Work task:
Would you copy every record exactly as it stands and drop the pictures?

Supplied information:
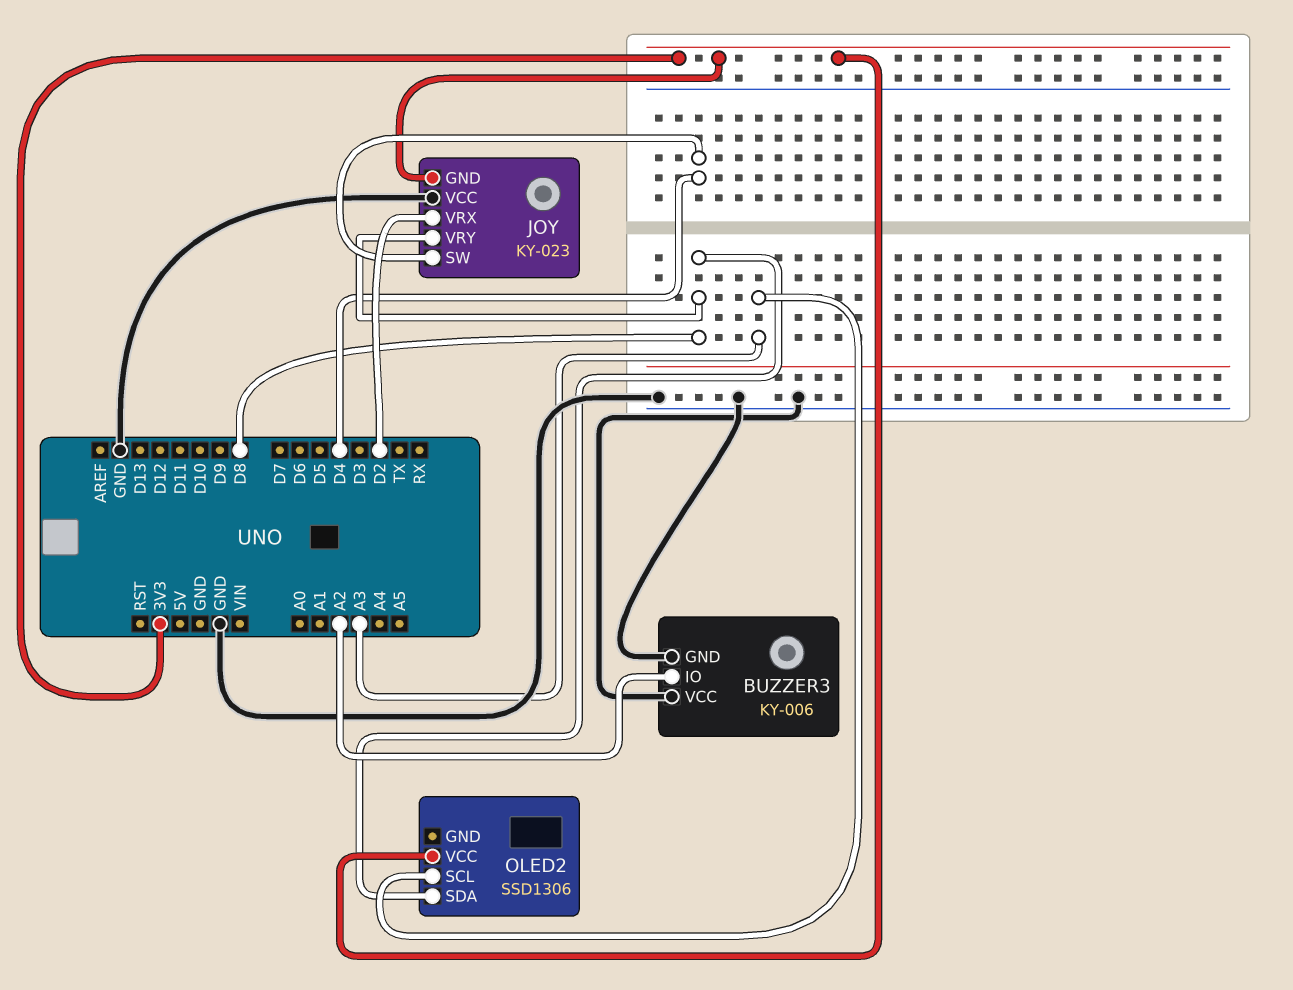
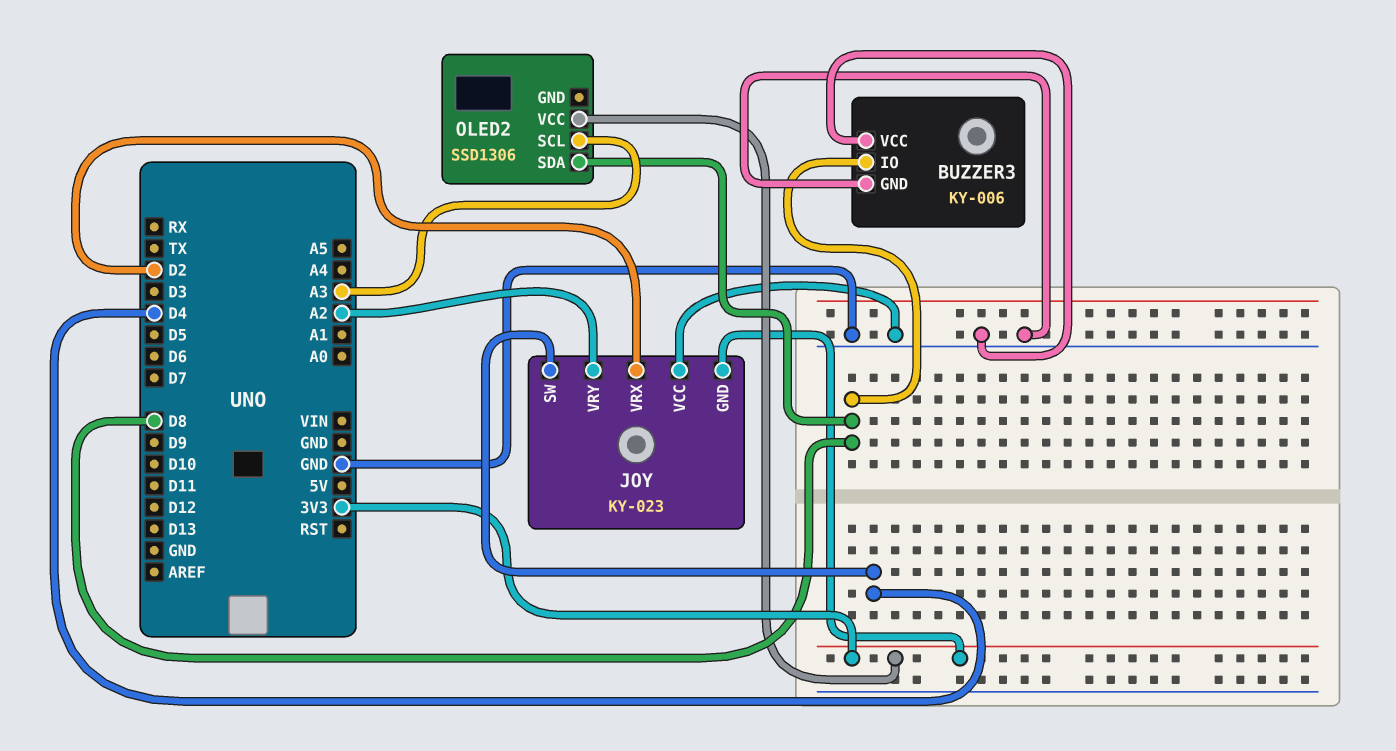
BUZZER3 pin IO: A2 -> D8
JOY pin VRY: D8 -> A2

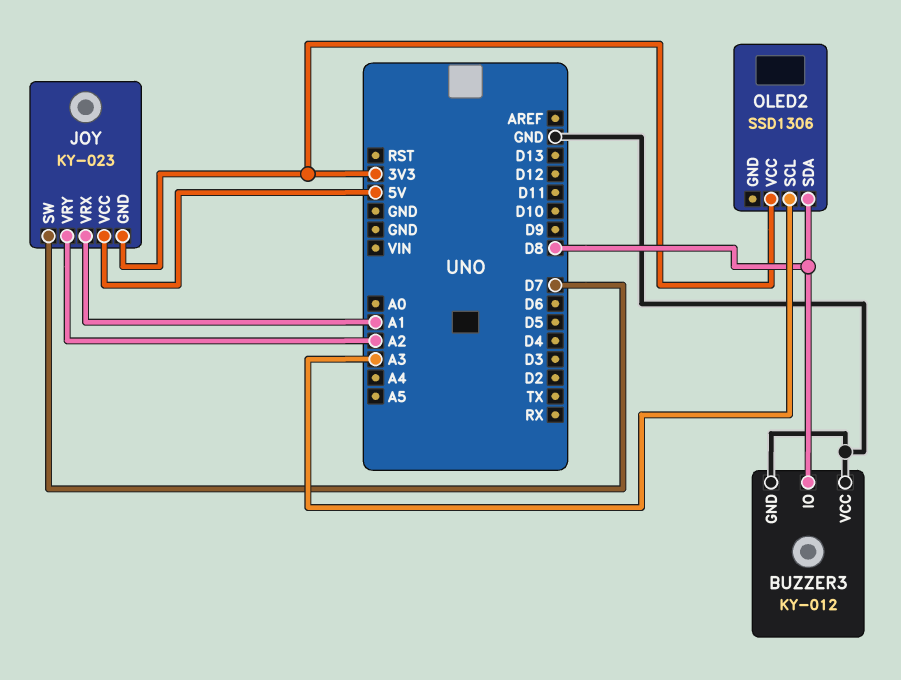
BUZZER3: KY-006 -> KY-012
JOY pin SW: D4 -> D7
JOY pin VCC: GND -> 5V
JOY pin VRX: D2 -> A1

Exercise output:
BUZZER3 pin IO: A2 -> D8
JOY pin VRY: D8 -> A2

BUZZER3: KY-006 -> KY-012
JOY pin SW: D4 -> D7
JOY pin VCC: GND -> 5V
JOY pin VRX: D2 -> A1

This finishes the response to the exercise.